» Exercise instructions: Check the listing below for lines with the word "brown" and say how many there are, with nothing but the number.

» Materials provided:
====================

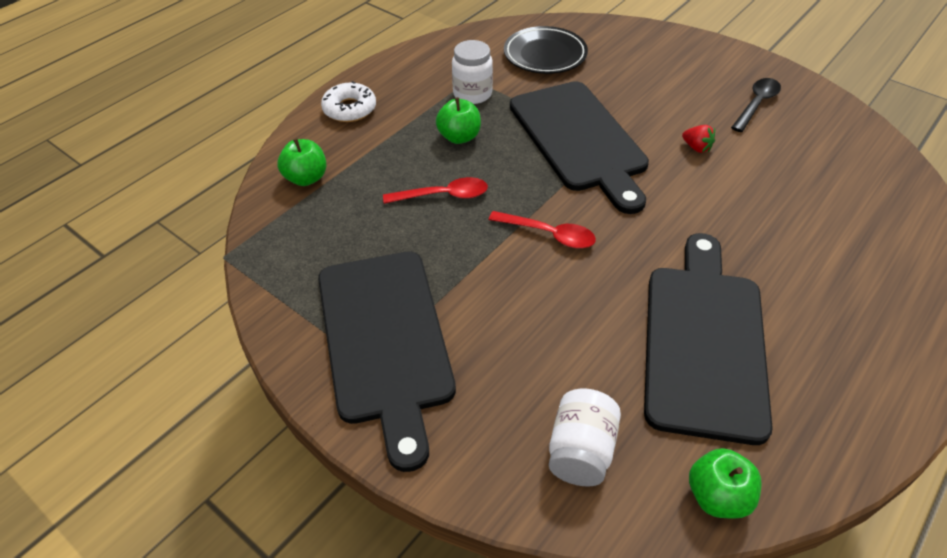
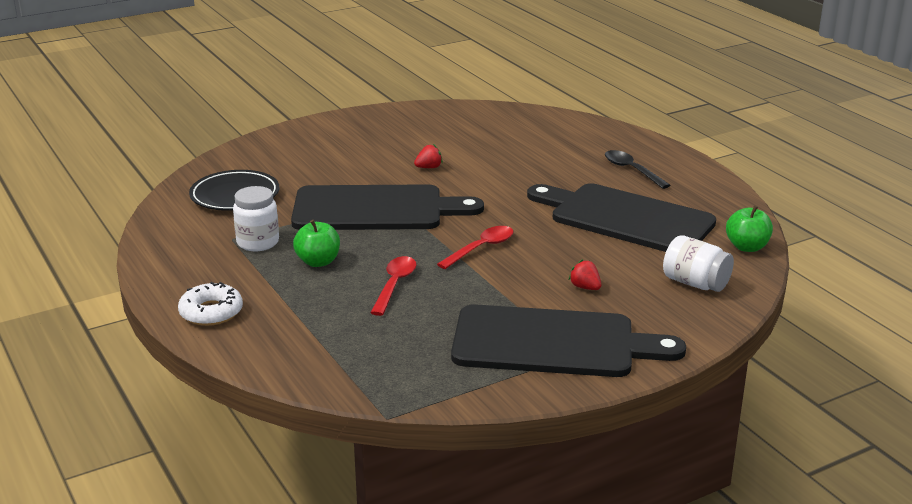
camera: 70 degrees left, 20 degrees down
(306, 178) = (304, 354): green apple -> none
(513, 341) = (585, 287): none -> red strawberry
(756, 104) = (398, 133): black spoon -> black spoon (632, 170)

====================

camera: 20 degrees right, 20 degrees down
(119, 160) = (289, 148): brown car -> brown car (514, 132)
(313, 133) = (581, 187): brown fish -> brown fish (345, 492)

====================

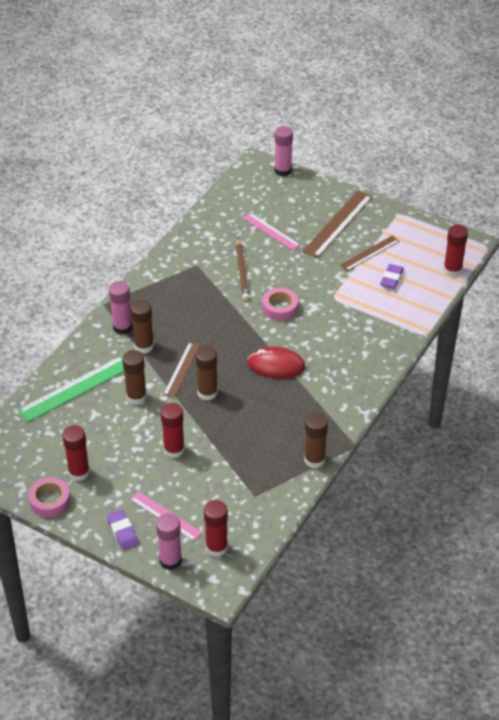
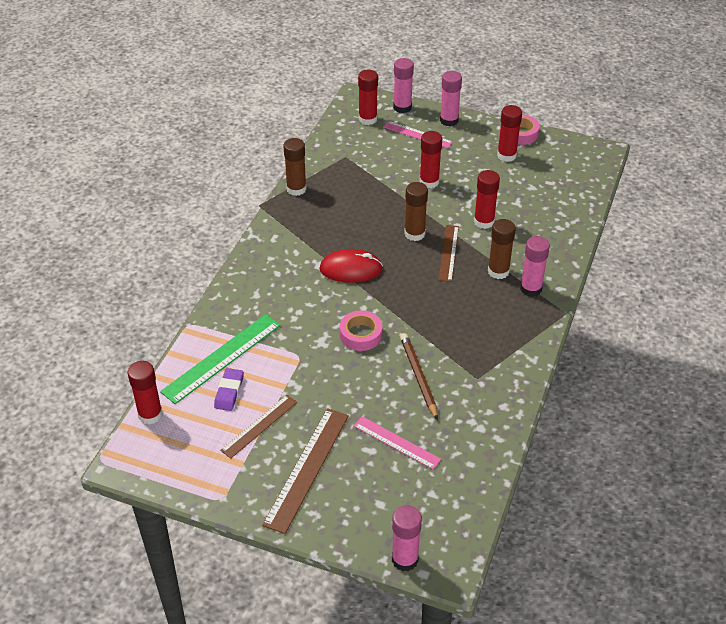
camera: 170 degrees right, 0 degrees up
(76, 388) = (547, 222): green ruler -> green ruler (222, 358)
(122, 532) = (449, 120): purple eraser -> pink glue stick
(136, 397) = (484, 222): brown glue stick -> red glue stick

====================

» Solution to the exercise: 3